▶ [PROBLEM TO WORK ON]
Copy, from the material below, each line where "degrees" shows up.

▶ [SUPPLIED INFORMATION]
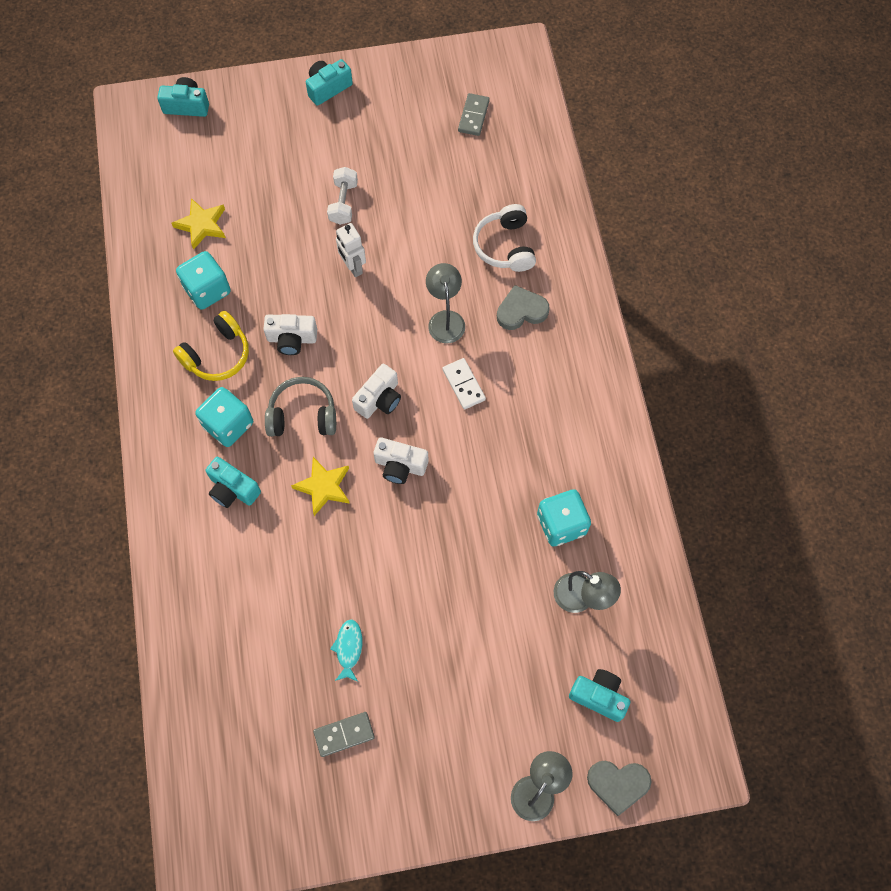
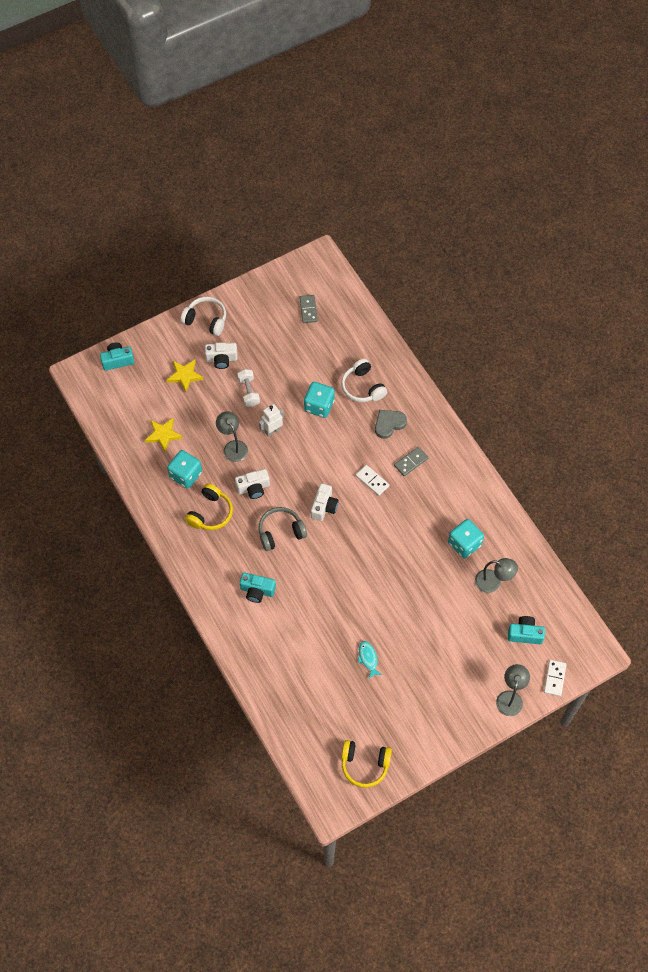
camera: 20 degrees left, 5 degrees down
(228, 425) = (237, 553): turquoise dice -> turquoise dice (319, 406)
(275, 813) = (364, 765): none -> yellow headphones
(323, 487) = (312, 570): yellow star -> yellow star (185, 376)
(328, 88) = (206, 320): turquoise camera -> white headphones
(344, 734) = (386, 707): grey domino -> grey domino (411, 462)
(353, 267) = (272, 431): white robot -> white robot turned 105 degrees clockwise
(400, 466) = (354, 542): white camera -> white camera (221, 359)
(445, 319) = (344, 444): grey lamp -> grey lamp (233, 446)
(618, 784) = (554, 678): grey heart -> white domino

▶ [YOUR RESPONSE]
camera: 20 degrees left, 5 degrees down
(353, 267) = (272, 431): white robot -> white robot turned 105 degrees clockwise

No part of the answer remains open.